**WHAT IS BEING ASKED**
Go through the following data and transcribe exactly the stretch of lines from the one holding "(241, 117) = (357, 86): blue" to the one holding "(471, 113) = (592, 147): green", both included.

**DATASET RECORDS**
····················
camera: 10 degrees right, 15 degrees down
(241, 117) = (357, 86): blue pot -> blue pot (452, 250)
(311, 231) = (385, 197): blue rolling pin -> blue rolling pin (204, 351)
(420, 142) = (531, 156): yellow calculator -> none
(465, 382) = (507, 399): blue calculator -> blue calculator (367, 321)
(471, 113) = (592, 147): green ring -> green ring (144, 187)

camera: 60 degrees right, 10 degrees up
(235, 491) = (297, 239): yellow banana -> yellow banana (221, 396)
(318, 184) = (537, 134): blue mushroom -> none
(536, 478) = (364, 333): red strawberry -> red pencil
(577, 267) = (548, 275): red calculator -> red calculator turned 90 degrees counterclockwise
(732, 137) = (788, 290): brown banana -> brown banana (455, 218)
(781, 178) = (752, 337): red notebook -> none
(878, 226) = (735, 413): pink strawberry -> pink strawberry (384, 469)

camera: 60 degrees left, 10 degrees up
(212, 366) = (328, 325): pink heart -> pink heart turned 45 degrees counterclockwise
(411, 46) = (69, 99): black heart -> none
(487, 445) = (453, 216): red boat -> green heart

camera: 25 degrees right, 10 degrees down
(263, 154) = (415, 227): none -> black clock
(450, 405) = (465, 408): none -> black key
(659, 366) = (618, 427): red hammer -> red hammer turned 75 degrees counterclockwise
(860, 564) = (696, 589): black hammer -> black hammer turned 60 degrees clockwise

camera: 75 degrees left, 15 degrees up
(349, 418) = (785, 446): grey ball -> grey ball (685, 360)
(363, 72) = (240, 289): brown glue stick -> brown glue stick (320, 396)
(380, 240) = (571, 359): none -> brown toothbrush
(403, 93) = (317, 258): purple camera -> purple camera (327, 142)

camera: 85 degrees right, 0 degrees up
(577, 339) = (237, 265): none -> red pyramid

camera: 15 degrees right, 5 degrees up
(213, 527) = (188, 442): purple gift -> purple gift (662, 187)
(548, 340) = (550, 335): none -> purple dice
····················
**TASK RESULT**
(241, 117) = (357, 86): blue pot -> blue pot (452, 250)
(311, 231) = (385, 197): blue rolling pin -> blue rolling pin (204, 351)
(420, 142) = (531, 156): yellow calculator -> none
(465, 382) = (507, 399): blue calculator -> blue calculator (367, 321)
(471, 113) = (592, 147): green ring -> green ring (144, 187)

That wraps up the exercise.